● **WHAT NEEDS TO BE DONE**
When you transcribe the listing that follows, keep every line exact and skip any picture.

── THE DATA

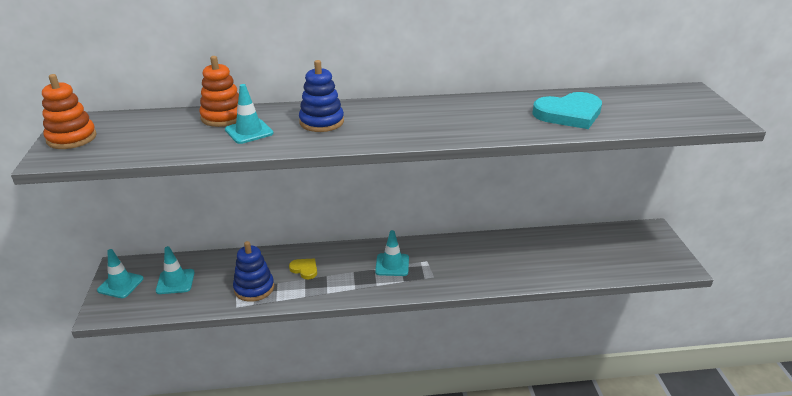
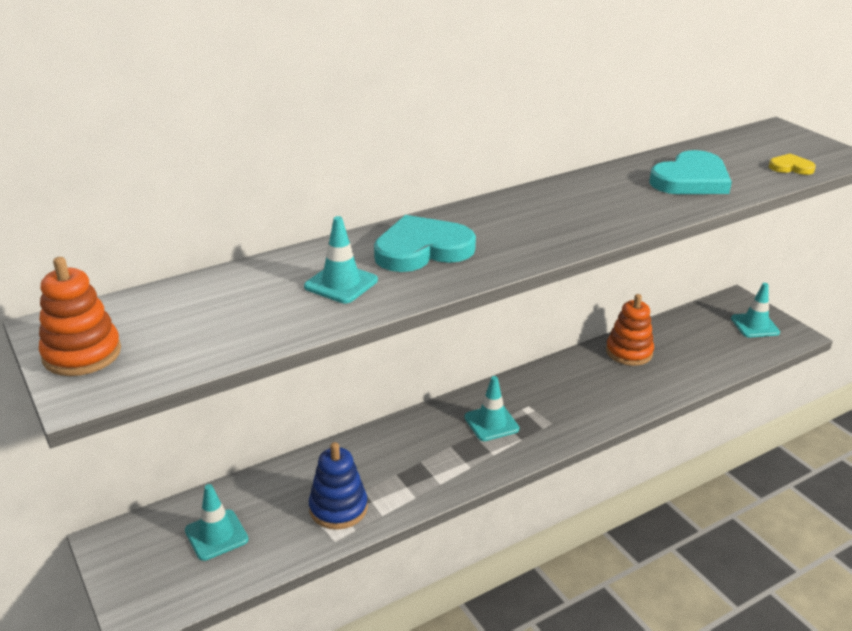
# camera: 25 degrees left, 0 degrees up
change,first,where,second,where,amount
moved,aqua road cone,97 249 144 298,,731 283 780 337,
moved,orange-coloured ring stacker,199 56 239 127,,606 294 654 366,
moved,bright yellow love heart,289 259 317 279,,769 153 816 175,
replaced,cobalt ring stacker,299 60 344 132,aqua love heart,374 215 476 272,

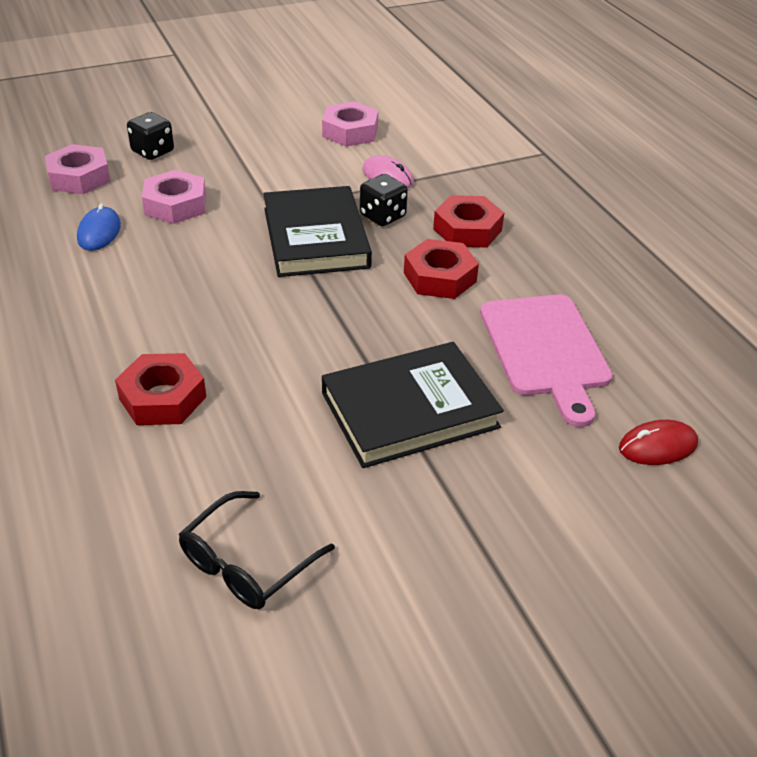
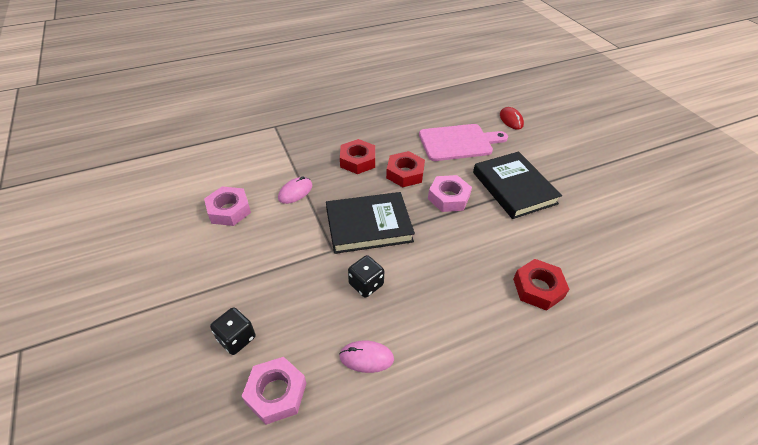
# camera: 90 degrees left, 5 degrees up
change,first,where,second,where,amount
recoloured,cobalt computer mouse,77 203 121 251,rose-pink computer mouse,339 341 394 373,
moved,rose-pink hex nut,142 170 206 224,,428 175 472 212,
removed,ebony eyeglasses,179 491 335 609,,,
moved,ebony dice,360 174 408 226,,348 255 384 298,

────

● **EXERCISE SOLUTION**
# camera: 25 degrees left, 0 degrees up
change,first,where,second,where,amount
moved,aqua road cone,97 249 144 298,,731 283 780 337,
moved,orange-coloured ring stacker,199 56 239 127,,606 294 654 366,
moved,bright yellow love heart,289 259 317 279,,769 153 816 175,
replaced,cobalt ring stacker,299 60 344 132,aqua love heart,374 215 476 272,

# camera: 90 degrees left, 5 degrees up
change,first,where,second,where,amount
recoloured,cobalt computer mouse,77 203 121 251,rose-pink computer mouse,339 341 394 373,
moved,rose-pink hex nut,142 170 206 224,,428 175 472 212,
removed,ebony eyeglasses,179 491 335 609,,,
moved,ebony dice,360 174 408 226,,348 255 384 298,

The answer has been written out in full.